═════ SUPPLIED MATERIAL
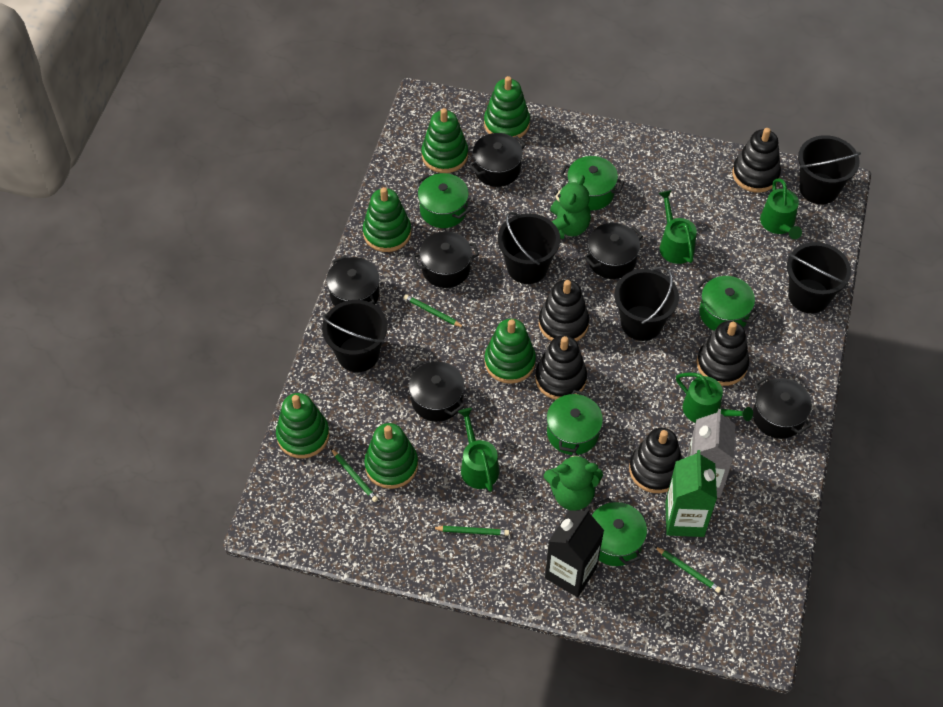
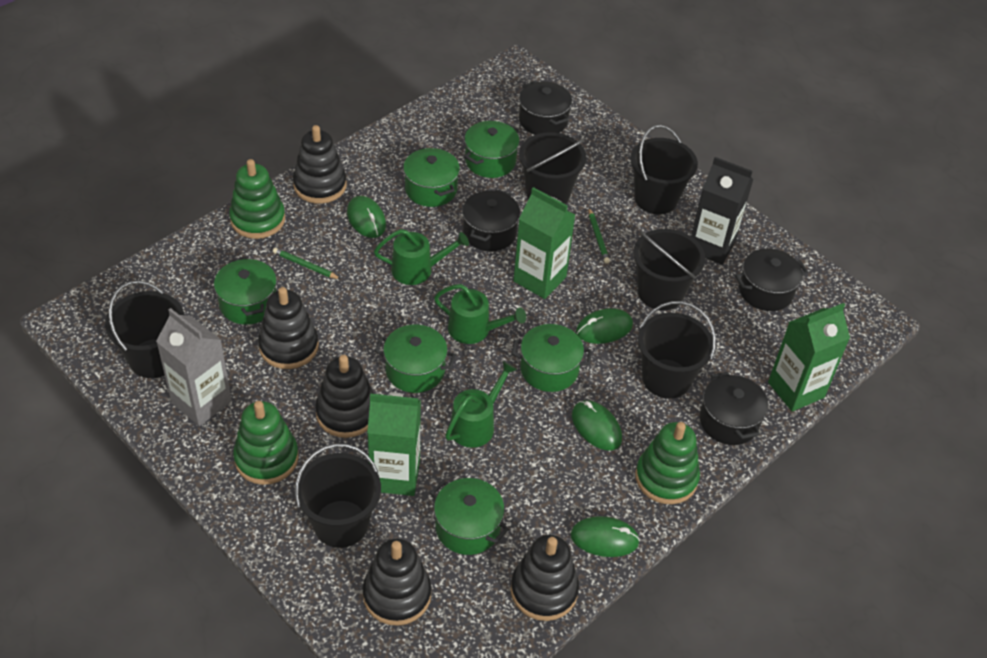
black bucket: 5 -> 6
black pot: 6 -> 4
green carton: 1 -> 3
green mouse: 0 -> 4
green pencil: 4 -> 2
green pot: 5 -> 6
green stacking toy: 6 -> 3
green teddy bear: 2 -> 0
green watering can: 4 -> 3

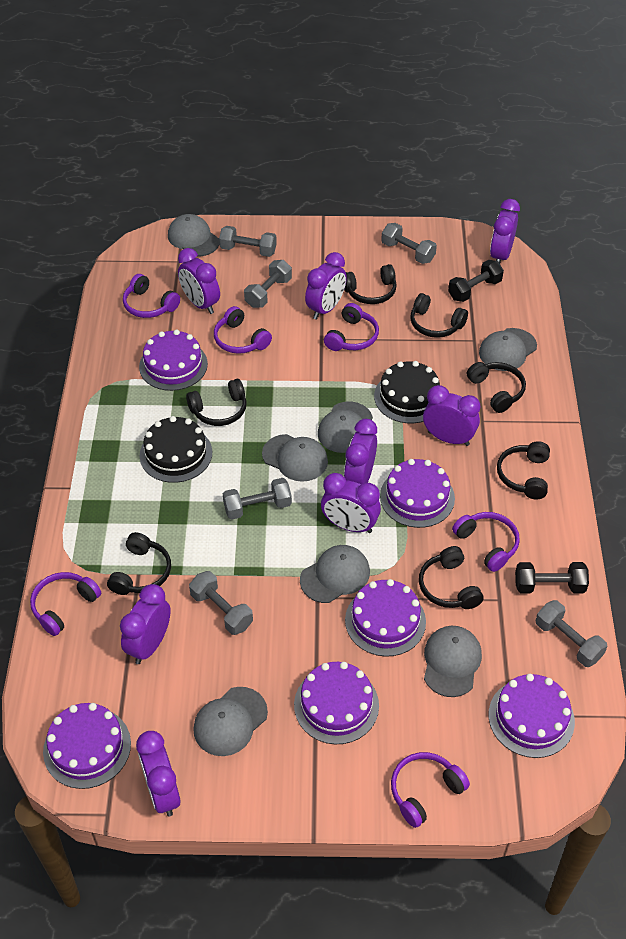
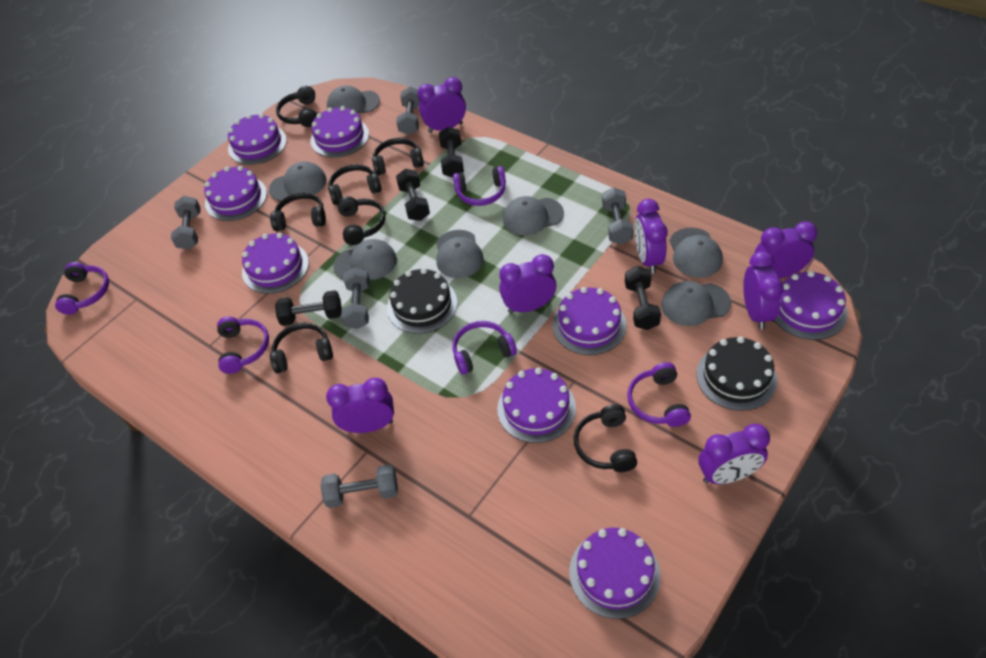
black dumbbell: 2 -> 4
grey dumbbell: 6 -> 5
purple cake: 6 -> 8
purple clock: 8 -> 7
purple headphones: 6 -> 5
══════════
WORK ORDER: Using only the data above, copy out the lines that include the word "black".

REPLY TO THE TASK:
black bucket: 5 -> 6
black pot: 6 -> 4
black dumbbell: 2 -> 4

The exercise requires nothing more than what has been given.